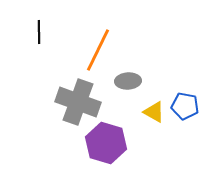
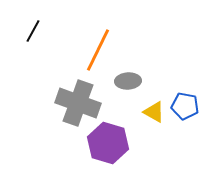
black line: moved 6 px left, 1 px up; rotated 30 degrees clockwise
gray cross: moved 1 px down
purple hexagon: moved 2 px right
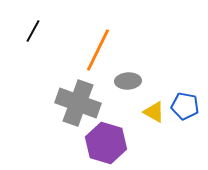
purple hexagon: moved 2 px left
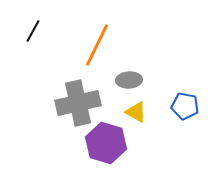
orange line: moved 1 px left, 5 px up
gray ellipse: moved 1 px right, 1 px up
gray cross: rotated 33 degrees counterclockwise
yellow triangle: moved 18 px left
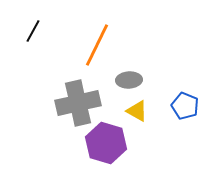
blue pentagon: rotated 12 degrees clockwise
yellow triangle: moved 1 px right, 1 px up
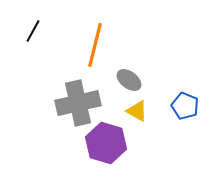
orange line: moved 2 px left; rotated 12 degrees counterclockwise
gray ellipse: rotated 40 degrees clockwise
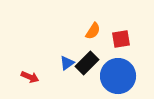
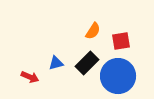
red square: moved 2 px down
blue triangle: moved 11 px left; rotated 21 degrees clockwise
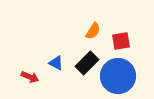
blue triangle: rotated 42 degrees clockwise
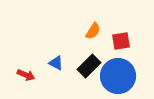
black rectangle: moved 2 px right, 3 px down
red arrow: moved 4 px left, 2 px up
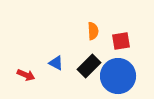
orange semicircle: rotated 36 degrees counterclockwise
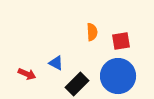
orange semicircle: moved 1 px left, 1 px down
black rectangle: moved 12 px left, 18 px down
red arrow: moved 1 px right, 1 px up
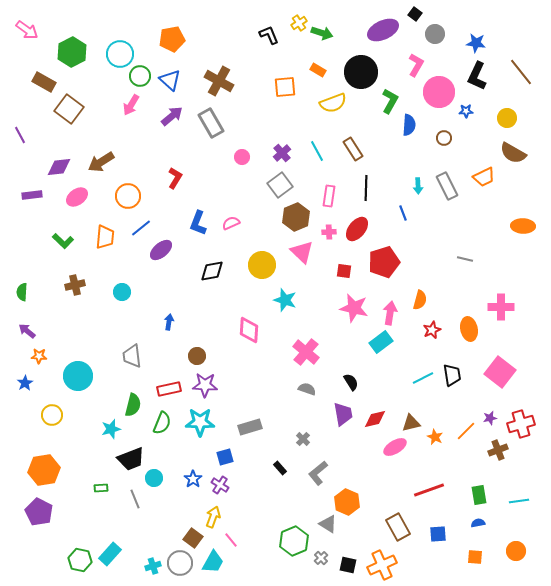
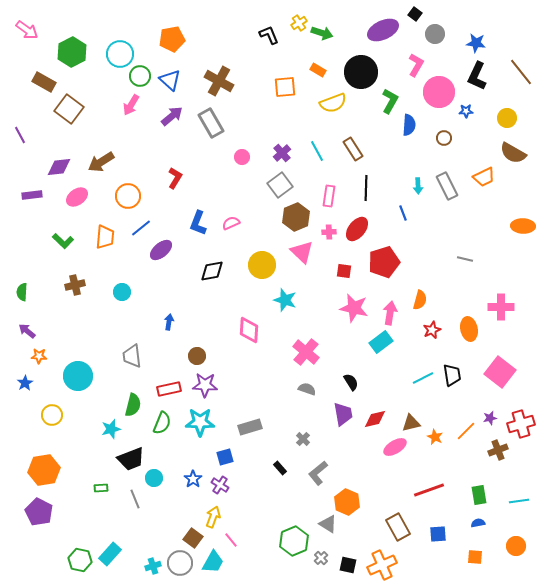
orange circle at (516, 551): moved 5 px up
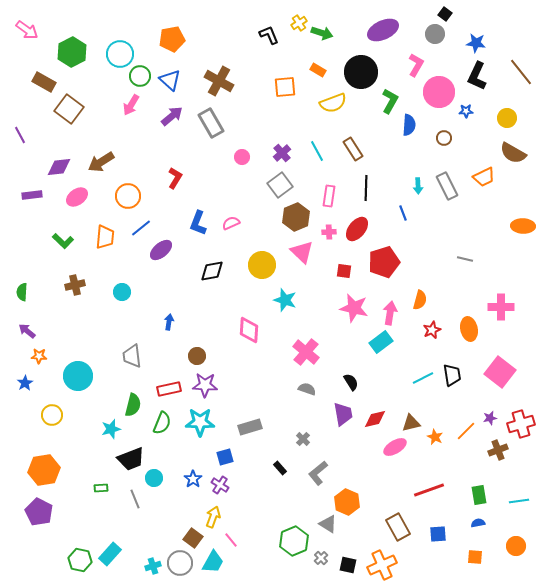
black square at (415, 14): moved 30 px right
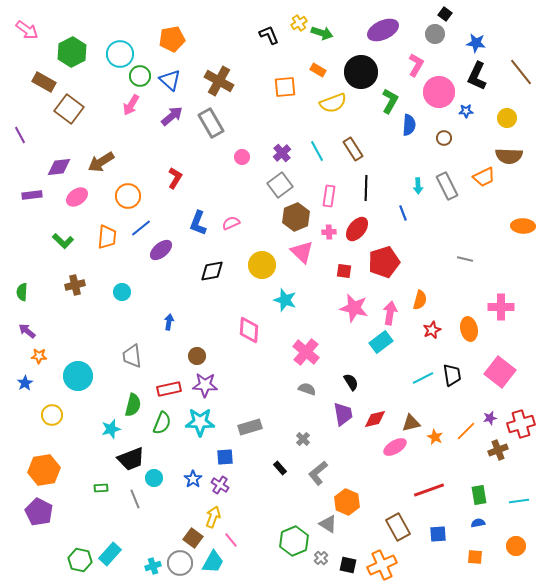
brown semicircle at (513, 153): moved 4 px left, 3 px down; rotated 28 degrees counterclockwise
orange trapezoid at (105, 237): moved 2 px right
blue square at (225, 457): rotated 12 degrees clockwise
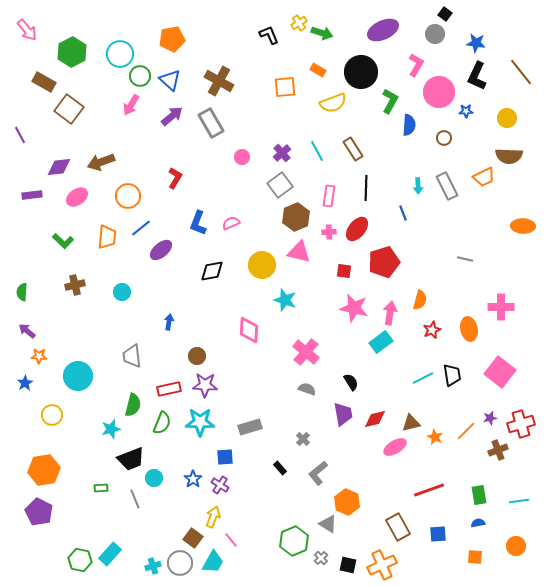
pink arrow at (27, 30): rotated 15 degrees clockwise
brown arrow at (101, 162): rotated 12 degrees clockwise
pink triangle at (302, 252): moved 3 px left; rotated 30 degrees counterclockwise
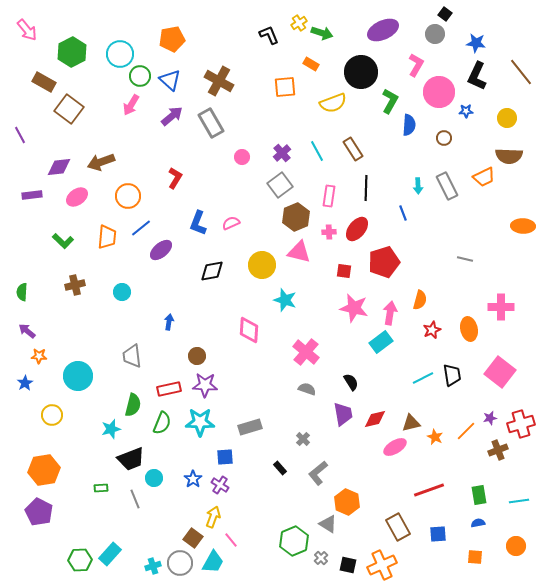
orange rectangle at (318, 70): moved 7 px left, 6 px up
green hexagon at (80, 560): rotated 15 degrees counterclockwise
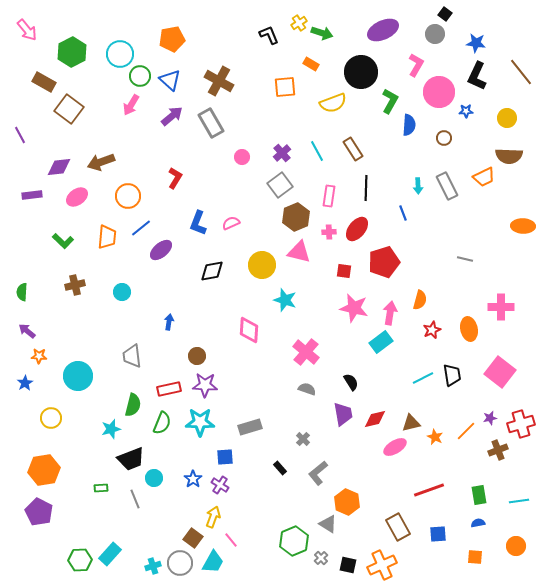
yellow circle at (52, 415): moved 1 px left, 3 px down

• • • • • • •

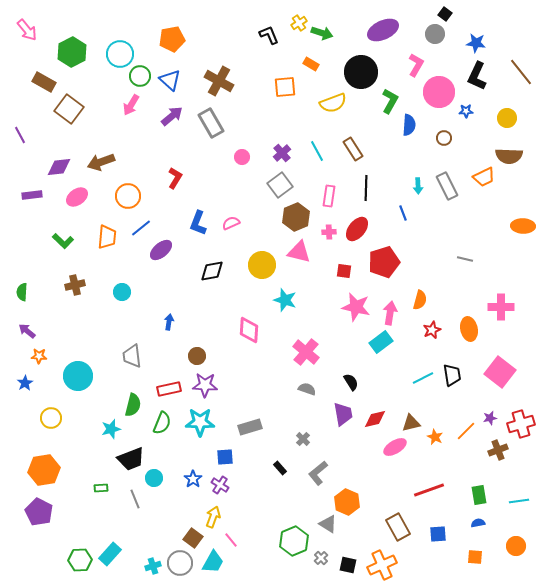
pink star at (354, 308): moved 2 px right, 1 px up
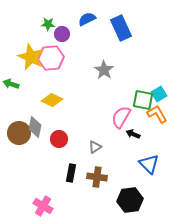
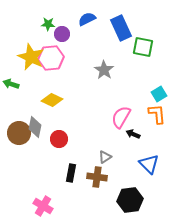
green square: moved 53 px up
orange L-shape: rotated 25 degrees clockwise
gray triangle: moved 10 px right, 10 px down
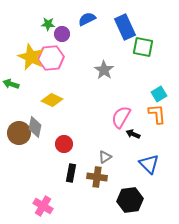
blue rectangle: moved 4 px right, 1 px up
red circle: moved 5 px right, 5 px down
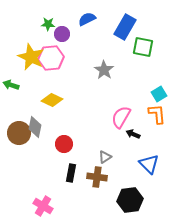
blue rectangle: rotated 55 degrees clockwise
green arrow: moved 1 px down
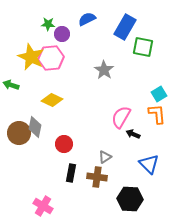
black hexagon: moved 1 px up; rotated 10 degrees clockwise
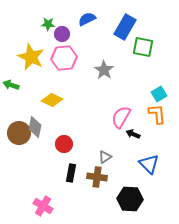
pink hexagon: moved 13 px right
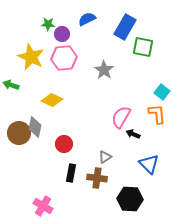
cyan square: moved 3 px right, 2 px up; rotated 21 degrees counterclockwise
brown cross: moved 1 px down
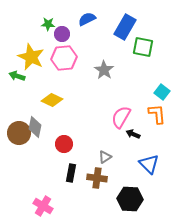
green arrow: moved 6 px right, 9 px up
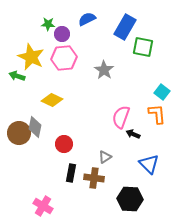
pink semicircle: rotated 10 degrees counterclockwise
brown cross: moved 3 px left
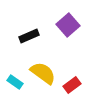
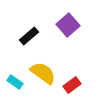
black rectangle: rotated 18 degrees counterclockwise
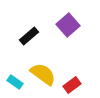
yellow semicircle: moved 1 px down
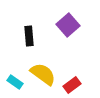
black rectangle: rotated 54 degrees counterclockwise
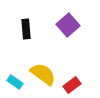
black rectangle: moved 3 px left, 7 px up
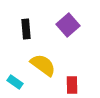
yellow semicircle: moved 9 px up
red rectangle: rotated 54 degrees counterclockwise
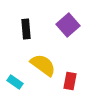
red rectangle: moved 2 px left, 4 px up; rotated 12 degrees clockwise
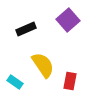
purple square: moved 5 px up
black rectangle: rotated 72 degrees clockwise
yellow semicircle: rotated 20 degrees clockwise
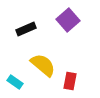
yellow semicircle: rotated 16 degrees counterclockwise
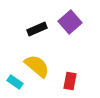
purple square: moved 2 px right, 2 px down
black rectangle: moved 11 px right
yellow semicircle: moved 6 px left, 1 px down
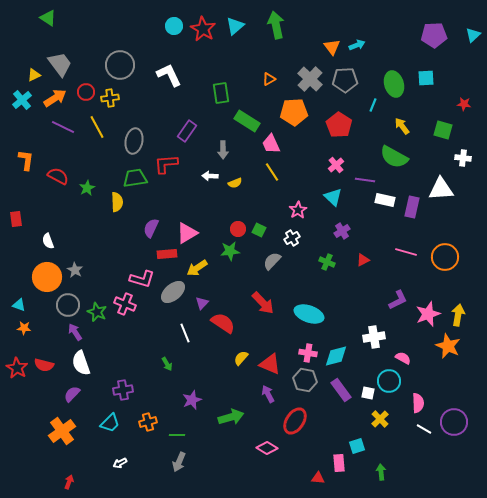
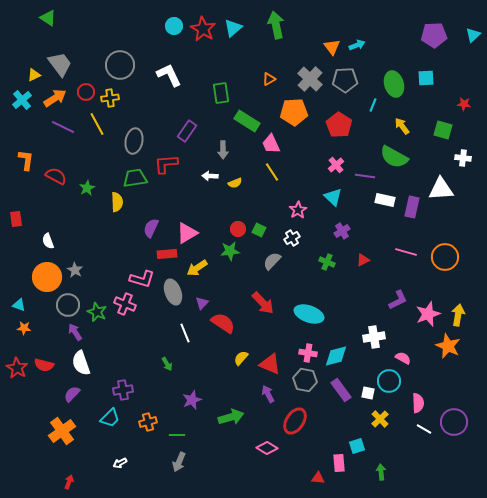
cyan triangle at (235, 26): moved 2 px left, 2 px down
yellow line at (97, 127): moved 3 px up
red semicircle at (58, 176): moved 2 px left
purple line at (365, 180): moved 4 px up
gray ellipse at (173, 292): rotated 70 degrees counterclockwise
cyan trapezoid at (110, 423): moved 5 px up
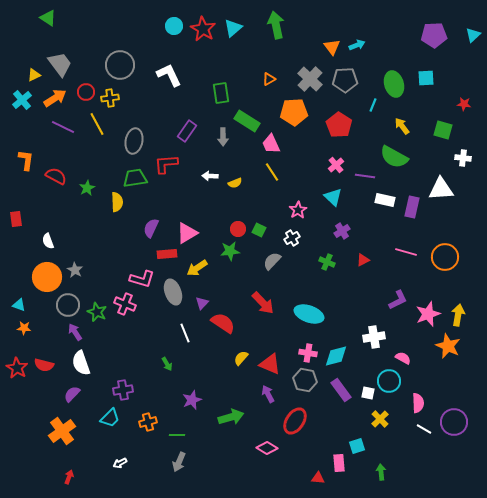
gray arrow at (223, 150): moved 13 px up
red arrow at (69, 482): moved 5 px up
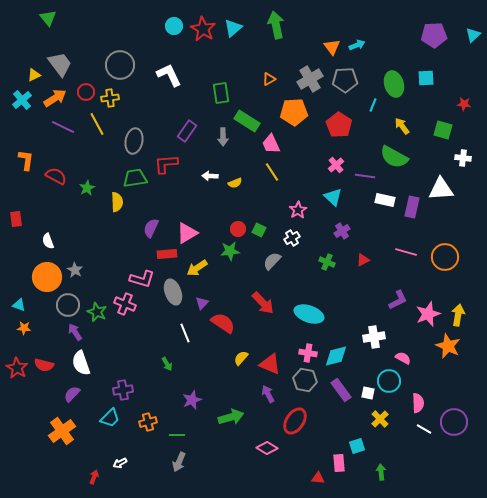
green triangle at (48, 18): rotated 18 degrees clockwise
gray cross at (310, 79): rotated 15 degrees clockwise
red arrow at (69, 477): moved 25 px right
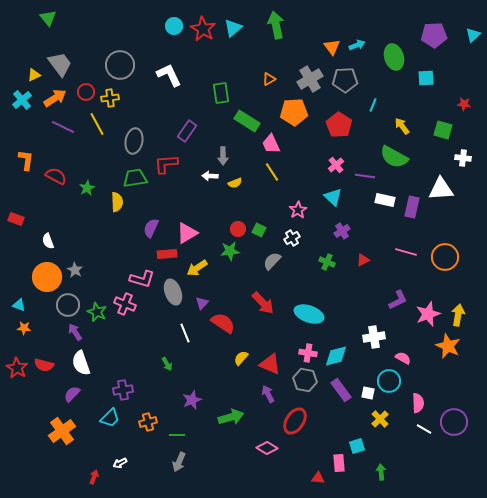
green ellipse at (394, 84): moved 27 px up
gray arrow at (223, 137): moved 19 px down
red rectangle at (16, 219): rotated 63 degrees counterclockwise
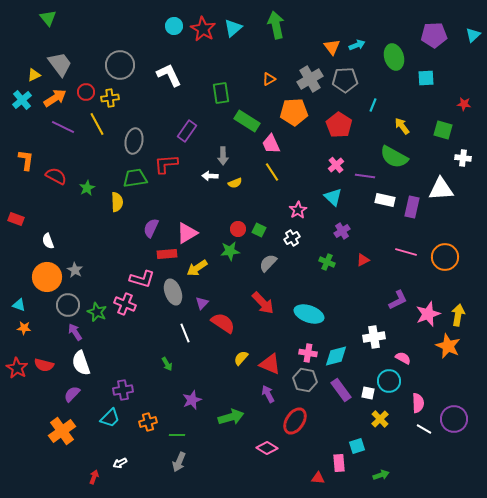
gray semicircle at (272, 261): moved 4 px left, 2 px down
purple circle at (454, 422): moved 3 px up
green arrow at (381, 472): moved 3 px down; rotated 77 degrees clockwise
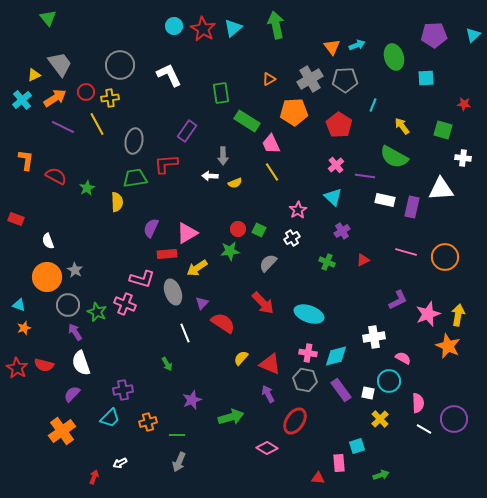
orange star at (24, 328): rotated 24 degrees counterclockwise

• • • • • • •

▶ **Exercise aim**
How many lines of the material above contain the word "brown"? Case matters. Reply with the number alone.

▶ **Full output**
4